• [ASSIGNMENT]
Please reproduce all of the data exactly as it appears, but skip the pictures.

• [PROVIDED MATERIAL]
═══

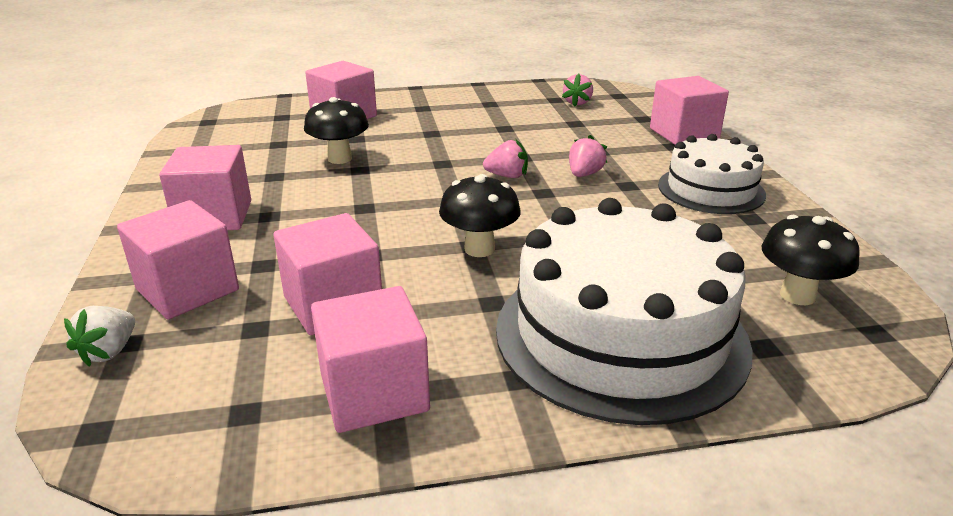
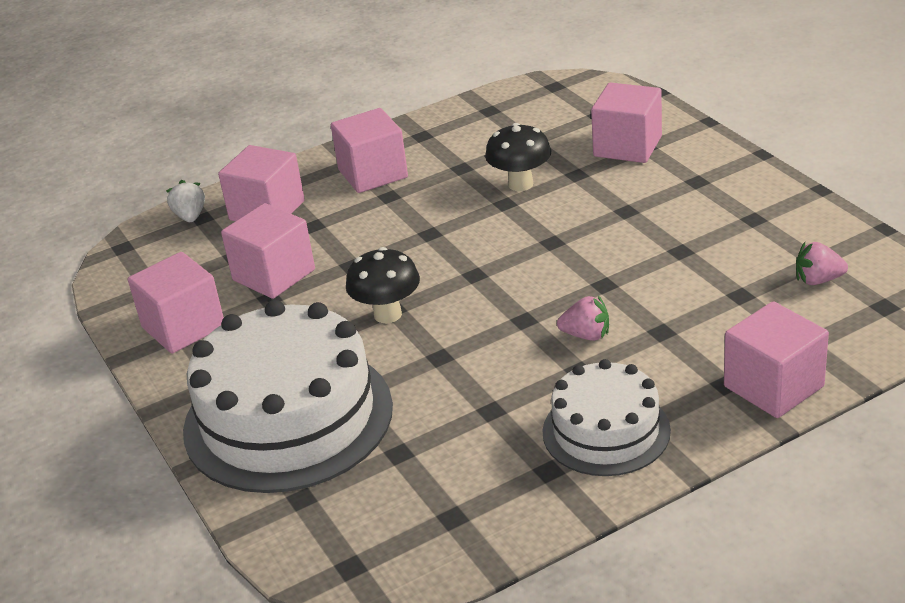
camera: 75 degrees right, 5 degrees up
(109, 352) = (190, 216): white strawberry -> white strawberry turned 75 degrees clockwise
(507, 176) = (547, 288): pink strawberry -> none
(797, 295) = (394, 513): black mushroom -> none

═══

• [ANSWER TO THE PROBLEM]
camera: 75 degrees right, 5 degrees up
(109, 352) = (190, 216): white strawberry -> white strawberry turned 75 degrees clockwise
(507, 176) = (547, 288): pink strawberry -> none
(797, 295) = (394, 513): black mushroom -> none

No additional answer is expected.